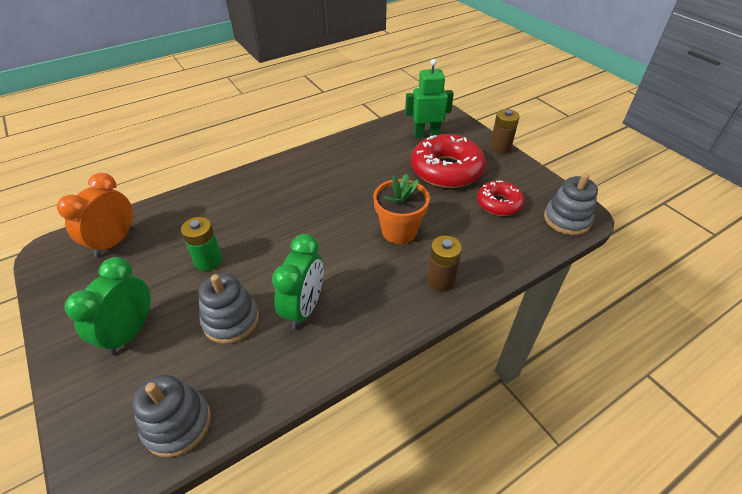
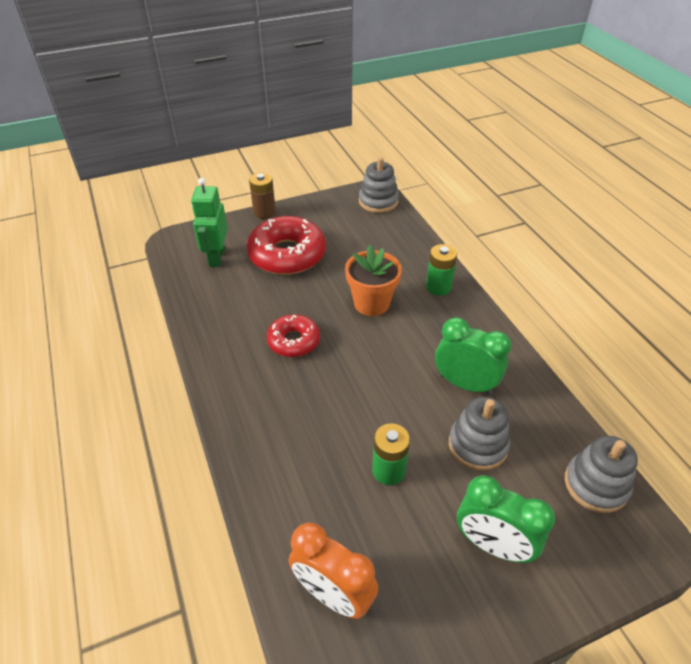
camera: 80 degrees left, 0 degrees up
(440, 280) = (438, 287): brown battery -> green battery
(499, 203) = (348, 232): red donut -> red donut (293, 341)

....................

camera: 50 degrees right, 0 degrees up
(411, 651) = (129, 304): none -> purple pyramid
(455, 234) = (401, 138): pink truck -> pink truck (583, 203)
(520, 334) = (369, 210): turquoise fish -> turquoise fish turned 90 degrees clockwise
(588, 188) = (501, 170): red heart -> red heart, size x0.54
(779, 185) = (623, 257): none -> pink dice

....................

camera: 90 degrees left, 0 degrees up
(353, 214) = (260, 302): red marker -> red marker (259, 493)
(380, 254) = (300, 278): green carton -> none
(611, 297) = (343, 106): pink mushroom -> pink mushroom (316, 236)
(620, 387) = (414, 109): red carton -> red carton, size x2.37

....................

DIRECTIONS FOR THIS TASK: Would you filter the records and copy each line that contains the word "size"?

TASK SOLUTION:
(588, 188) = (501, 170): red heart -> red heart, size x0.54
(620, 387) = (414, 109): red carton -> red carton, size x2.37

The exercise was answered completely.